*** RECORDS FOR THIS EXERCISE ***

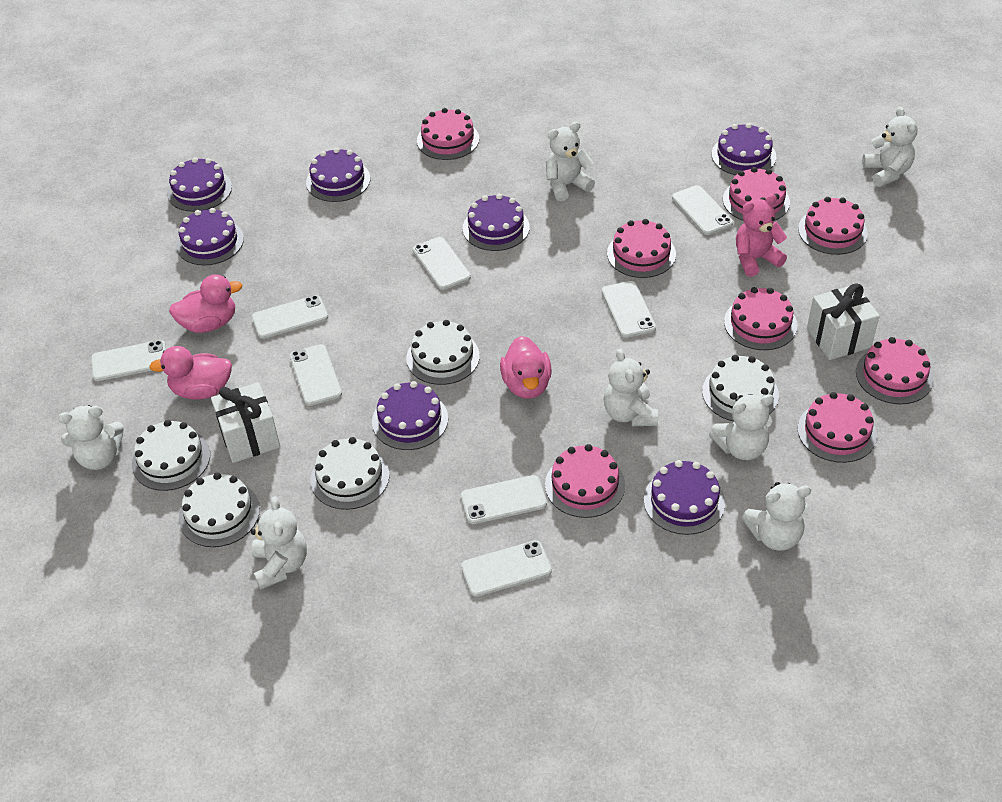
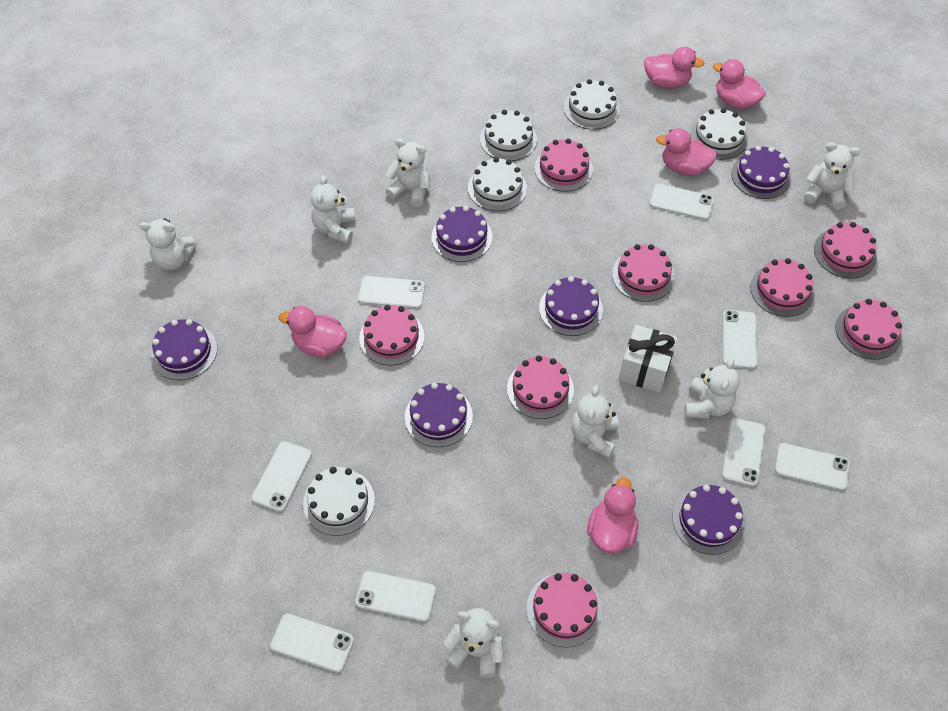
pink duck: 3 -> 5
pink teddy bear: 1 -> 0
purple cake: 7 -> 6
white gift: 2 -> 1

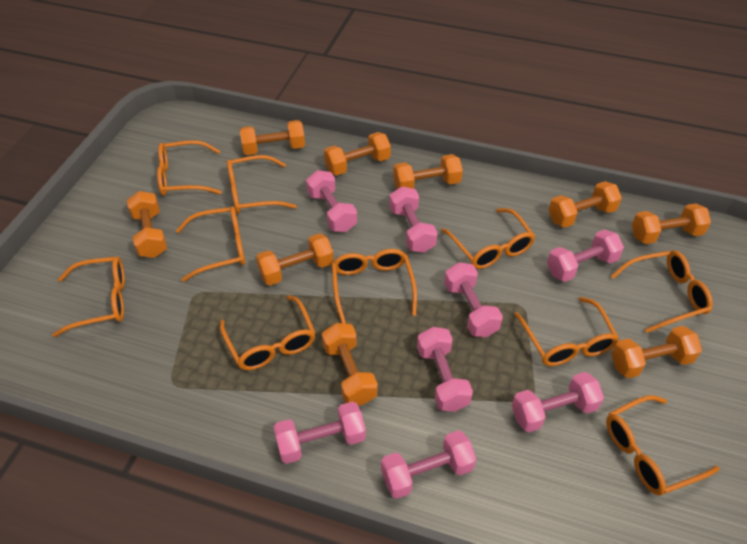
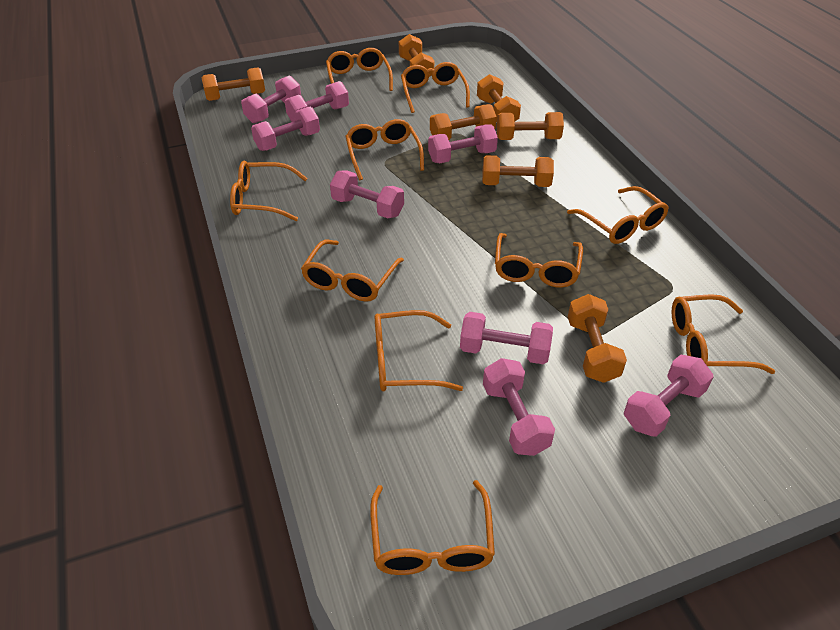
orange dumbbell: 9 -> 7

***

TASK STATEMENT:
Reproduce the lines above letter for letter. The pictures stay behind.

COMPLETED EXERCISE:
pink duck: 3 -> 5
pink teddy bear: 1 -> 0
purple cake: 7 -> 6
white gift: 2 -> 1

orange dumbbell: 9 -> 7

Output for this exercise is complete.